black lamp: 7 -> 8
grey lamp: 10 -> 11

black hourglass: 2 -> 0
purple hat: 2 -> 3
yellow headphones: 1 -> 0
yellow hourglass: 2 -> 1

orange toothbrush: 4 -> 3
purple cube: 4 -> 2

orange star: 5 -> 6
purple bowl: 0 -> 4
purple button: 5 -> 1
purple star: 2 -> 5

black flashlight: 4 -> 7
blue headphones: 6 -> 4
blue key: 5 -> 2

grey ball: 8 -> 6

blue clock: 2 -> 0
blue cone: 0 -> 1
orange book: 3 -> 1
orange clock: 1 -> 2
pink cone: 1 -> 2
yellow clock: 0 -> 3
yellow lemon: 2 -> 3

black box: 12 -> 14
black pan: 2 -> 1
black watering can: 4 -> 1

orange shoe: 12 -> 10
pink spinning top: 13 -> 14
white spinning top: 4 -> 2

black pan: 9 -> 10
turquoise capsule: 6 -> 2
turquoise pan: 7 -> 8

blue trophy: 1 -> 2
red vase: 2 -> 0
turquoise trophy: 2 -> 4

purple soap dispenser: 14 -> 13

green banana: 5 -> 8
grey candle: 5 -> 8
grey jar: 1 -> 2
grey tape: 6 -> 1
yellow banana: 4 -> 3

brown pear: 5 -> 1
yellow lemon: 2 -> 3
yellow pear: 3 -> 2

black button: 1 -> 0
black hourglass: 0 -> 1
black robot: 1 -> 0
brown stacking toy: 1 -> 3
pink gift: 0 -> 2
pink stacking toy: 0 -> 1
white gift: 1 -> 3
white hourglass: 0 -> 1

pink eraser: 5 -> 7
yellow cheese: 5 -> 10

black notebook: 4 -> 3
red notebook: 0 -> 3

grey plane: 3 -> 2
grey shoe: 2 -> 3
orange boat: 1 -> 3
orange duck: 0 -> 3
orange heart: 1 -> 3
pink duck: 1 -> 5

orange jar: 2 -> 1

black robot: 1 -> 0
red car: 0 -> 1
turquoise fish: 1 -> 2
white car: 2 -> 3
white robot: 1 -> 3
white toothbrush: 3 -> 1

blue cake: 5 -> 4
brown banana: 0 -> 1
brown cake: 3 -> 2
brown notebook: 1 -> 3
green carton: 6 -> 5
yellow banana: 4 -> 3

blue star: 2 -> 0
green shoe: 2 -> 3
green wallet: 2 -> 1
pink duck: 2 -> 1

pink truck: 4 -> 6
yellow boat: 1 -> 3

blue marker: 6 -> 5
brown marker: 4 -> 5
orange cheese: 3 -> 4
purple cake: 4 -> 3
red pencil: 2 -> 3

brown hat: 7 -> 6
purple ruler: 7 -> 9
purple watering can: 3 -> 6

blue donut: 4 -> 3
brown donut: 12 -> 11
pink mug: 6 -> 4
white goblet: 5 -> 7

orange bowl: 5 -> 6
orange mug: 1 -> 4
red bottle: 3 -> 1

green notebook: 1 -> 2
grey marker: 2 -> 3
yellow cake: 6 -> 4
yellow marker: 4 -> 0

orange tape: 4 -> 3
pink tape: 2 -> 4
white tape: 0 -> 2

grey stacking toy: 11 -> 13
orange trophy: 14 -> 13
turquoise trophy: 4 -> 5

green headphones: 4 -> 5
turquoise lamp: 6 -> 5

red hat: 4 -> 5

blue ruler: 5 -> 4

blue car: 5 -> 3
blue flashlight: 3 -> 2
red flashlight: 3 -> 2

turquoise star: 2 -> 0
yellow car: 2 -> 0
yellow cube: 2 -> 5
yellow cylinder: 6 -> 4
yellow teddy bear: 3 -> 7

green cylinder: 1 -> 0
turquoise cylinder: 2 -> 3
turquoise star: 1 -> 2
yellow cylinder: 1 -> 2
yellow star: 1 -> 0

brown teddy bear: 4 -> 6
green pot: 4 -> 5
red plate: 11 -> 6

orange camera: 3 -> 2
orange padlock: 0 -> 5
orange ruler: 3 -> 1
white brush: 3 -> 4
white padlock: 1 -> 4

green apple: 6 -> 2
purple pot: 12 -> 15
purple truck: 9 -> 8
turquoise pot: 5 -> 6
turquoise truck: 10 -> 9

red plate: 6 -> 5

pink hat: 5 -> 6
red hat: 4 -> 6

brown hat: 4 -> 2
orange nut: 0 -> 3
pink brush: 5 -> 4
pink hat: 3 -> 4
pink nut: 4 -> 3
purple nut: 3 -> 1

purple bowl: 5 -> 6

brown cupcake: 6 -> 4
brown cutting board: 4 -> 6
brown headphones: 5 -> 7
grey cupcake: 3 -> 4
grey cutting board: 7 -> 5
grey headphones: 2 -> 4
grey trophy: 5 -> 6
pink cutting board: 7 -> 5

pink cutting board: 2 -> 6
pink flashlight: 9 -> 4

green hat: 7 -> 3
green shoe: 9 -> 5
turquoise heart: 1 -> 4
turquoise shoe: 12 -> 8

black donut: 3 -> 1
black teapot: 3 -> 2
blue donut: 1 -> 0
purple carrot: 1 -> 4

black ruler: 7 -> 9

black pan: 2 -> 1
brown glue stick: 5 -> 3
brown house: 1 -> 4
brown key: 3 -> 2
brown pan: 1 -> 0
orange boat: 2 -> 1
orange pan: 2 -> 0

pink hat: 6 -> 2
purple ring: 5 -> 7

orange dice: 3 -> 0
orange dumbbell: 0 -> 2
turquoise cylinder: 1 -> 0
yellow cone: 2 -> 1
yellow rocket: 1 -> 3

— Directions for this task —
Copy the records above faithfully. Begin at their first line, end at the line containing "white robot: 1 -> 3", and include nothing else.

— Exercise result —
black lamp: 7 -> 8
grey lamp: 10 -> 11

black hourglass: 2 -> 0
purple hat: 2 -> 3
yellow headphones: 1 -> 0
yellow hourglass: 2 -> 1

orange toothbrush: 4 -> 3
purple cube: 4 -> 2

orange star: 5 -> 6
purple bowl: 0 -> 4
purple button: 5 -> 1
purple star: 2 -> 5

black flashlight: 4 -> 7
blue headphones: 6 -> 4
blue key: 5 -> 2

grey ball: 8 -> 6

blue clock: 2 -> 0
blue cone: 0 -> 1
orange book: 3 -> 1
orange clock: 1 -> 2
pink cone: 1 -> 2
yellow clock: 0 -> 3
yellow lemon: 2 -> 3

black box: 12 -> 14
black pan: 2 -> 1
black watering can: 4 -> 1

orange shoe: 12 -> 10
pink spinning top: 13 -> 14
white spinning top: 4 -> 2

black pan: 9 -> 10
turquoise capsule: 6 -> 2
turquoise pan: 7 -> 8

blue trophy: 1 -> 2
red vase: 2 -> 0
turquoise trophy: 2 -> 4

purple soap dispenser: 14 -> 13

green banana: 5 -> 8
grey candle: 5 -> 8
grey jar: 1 -> 2
grey tape: 6 -> 1
yellow banana: 4 -> 3

brown pear: 5 -> 1
yellow lemon: 2 -> 3
yellow pear: 3 -> 2

black button: 1 -> 0
black hourglass: 0 -> 1
black robot: 1 -> 0
brown stacking toy: 1 -> 3
pink gift: 0 -> 2
pink stacking toy: 0 -> 1
white gift: 1 -> 3
white hourglass: 0 -> 1

pink eraser: 5 -> 7
yellow cheese: 5 -> 10

black notebook: 4 -> 3
red notebook: 0 -> 3

grey plane: 3 -> 2
grey shoe: 2 -> 3
orange boat: 1 -> 3
orange duck: 0 -> 3
orange heart: 1 -> 3
pink duck: 1 -> 5

orange jar: 2 -> 1

black robot: 1 -> 0
red car: 0 -> 1
turquoise fish: 1 -> 2
white car: 2 -> 3
white robot: 1 -> 3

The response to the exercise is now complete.